#### Stored data ####
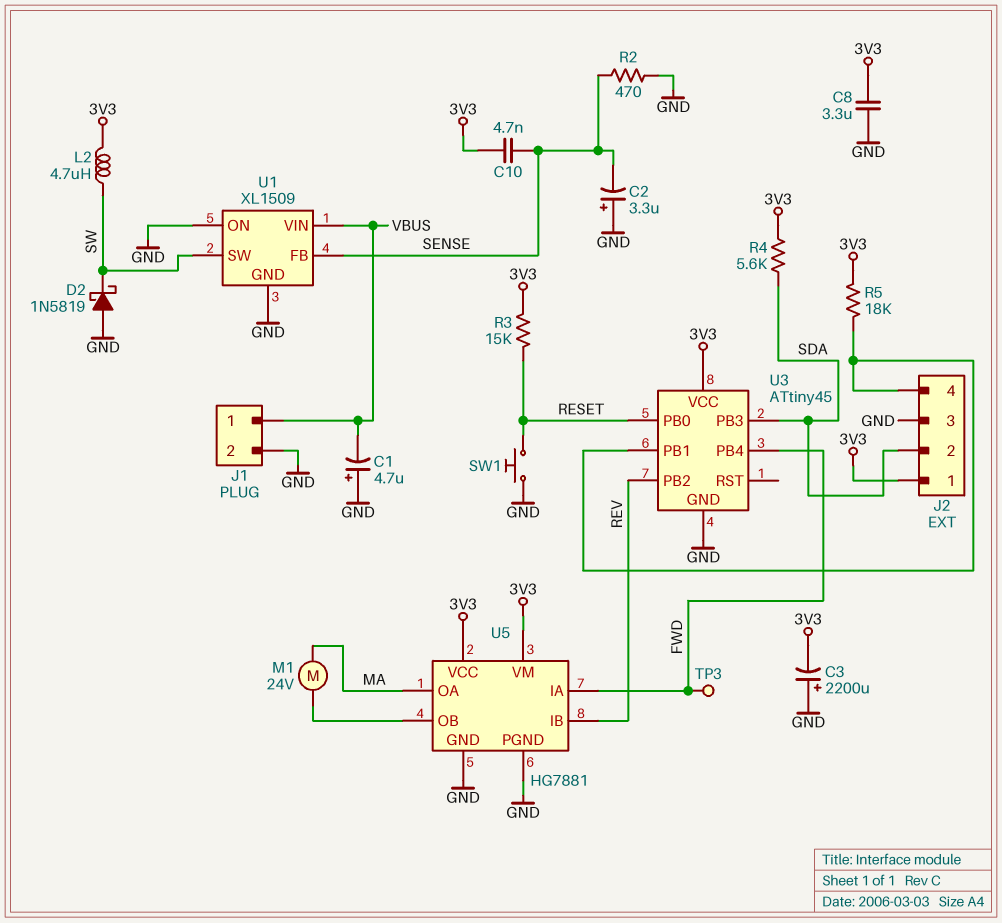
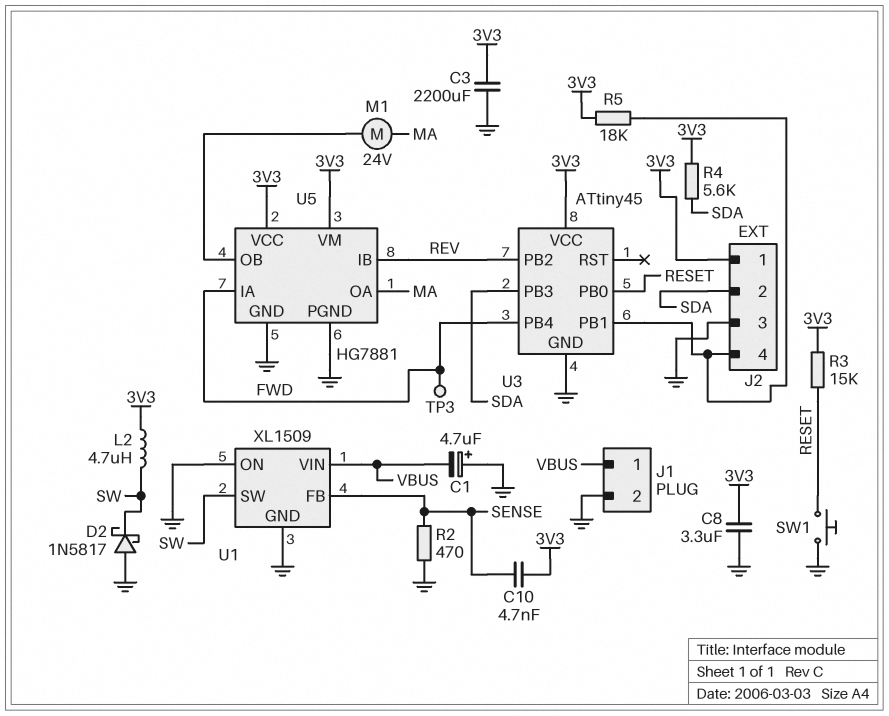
C2: 3.3uF (plus GND, minus SENSE) -> none
C3: 2200uF (plus GND, minus 3V3) -> 2200uF (3V3, GND)
D2: schottky 1N5819 (A GND, K SW) -> schottky 1N5817 (A GND, K SW)

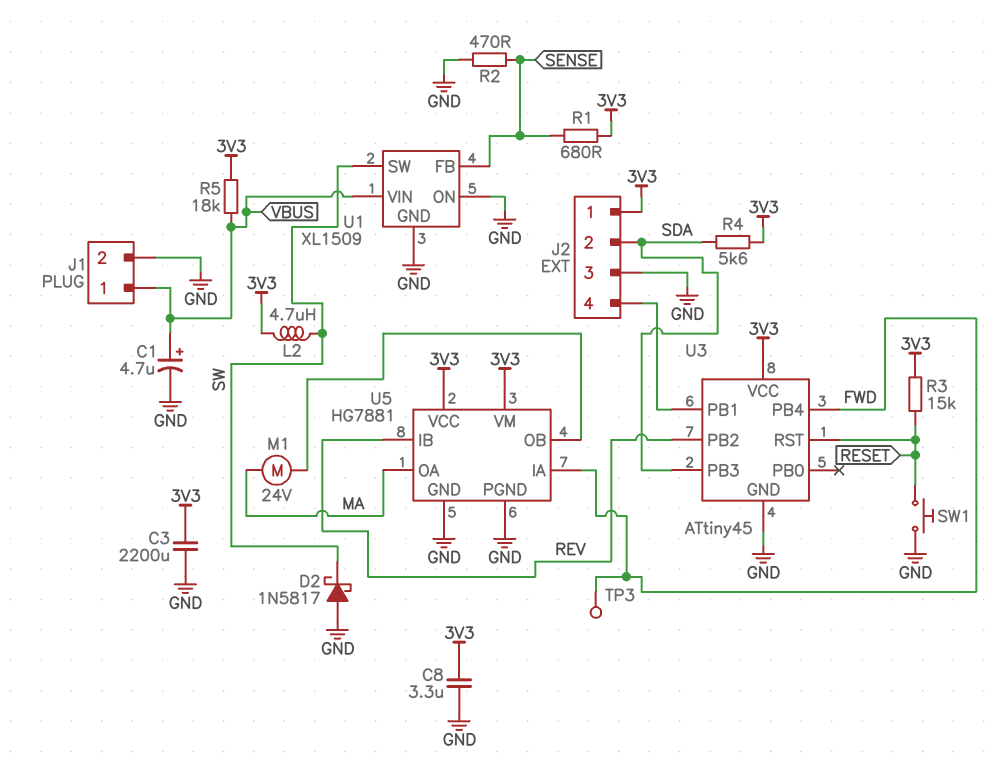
C1: 4.7uF (plus GND, minus VBUS) -> 4.7uF (plus VBUS, minus GND)
C10: 4.7nF (3V3, SENSE) -> none
R1: none -> 680 (3V3, SENSE)
R5: 18k (3V3, J2/4) -> 18k (3V3, VBUS)
U3 pin PB0: RESET -> none
U3 pin RST: none -> RESET

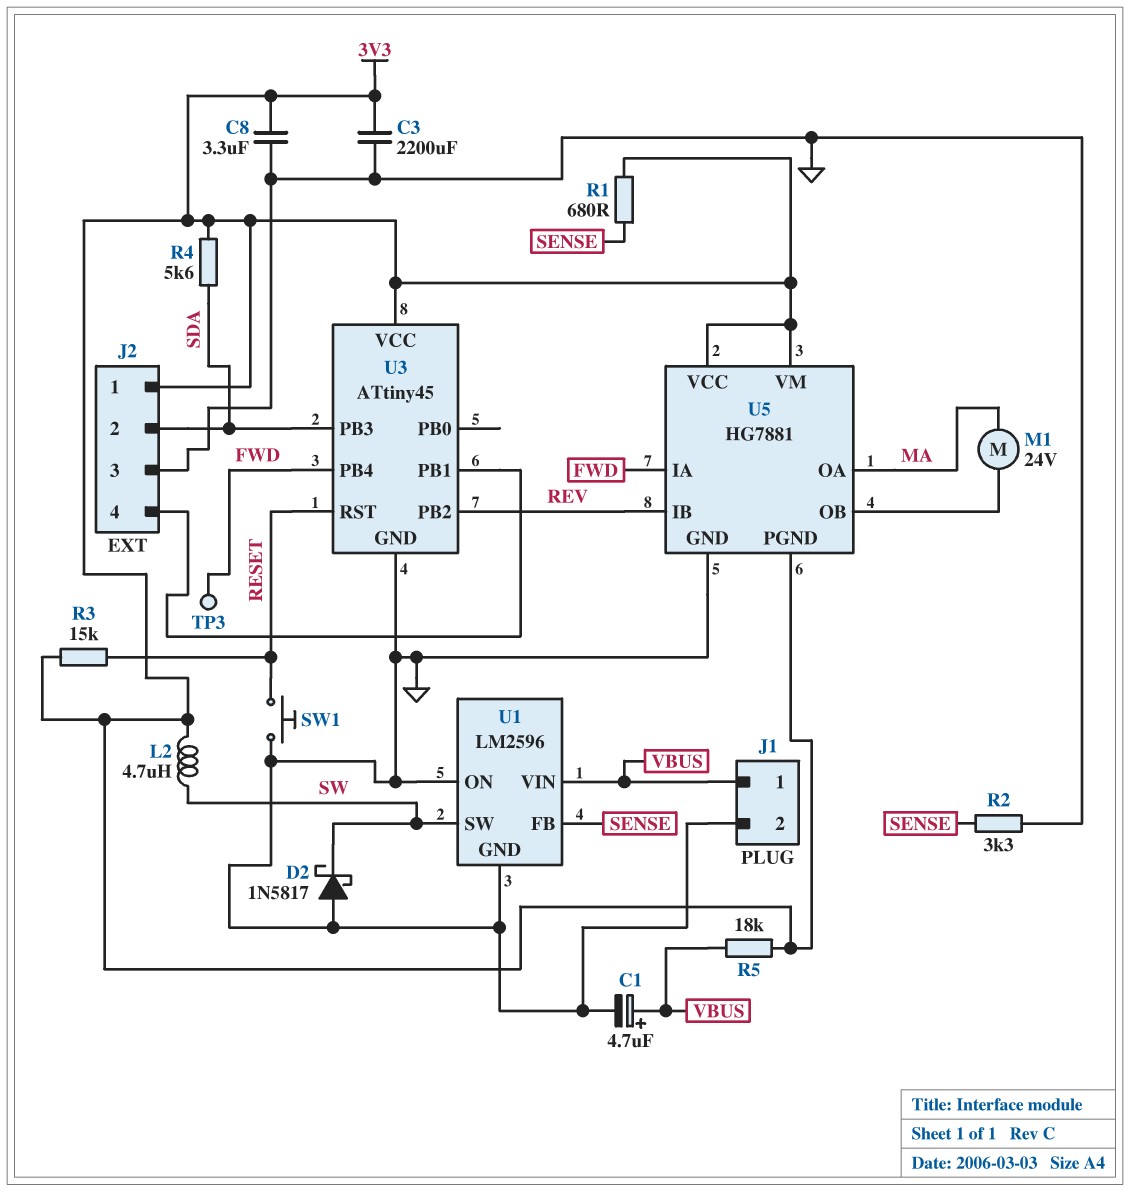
R2: 470 (GND, SENSE) -> 3.3k (GND, SENSE)
U1: XL1509 -> LM2596
U5 pin PGND: GND -> 3V3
####
- Assignment: Could the entries above be printed again exactly, apart from the pictures?

- Expected output:
C2: 3.3uF (plus GND, minus SENSE) -> none
C3: 2200uF (plus GND, minus 3V3) -> 2200uF (3V3, GND)
D2: schottky 1N5819 (A GND, K SW) -> schottky 1N5817 (A GND, K SW)

C1: 4.7uF (plus GND, minus VBUS) -> 4.7uF (plus VBUS, minus GND)
C10: 4.7nF (3V3, SENSE) -> none
R1: none -> 680 (3V3, SENSE)
R5: 18k (3V3, J2/4) -> 18k (3V3, VBUS)
U3 pin PB0: RESET -> none
U3 pin RST: none -> RESET

R2: 470 (GND, SENSE) -> 3.3k (GND, SENSE)
U1: XL1509 -> LM2596
U5 pin PGND: GND -> 3V3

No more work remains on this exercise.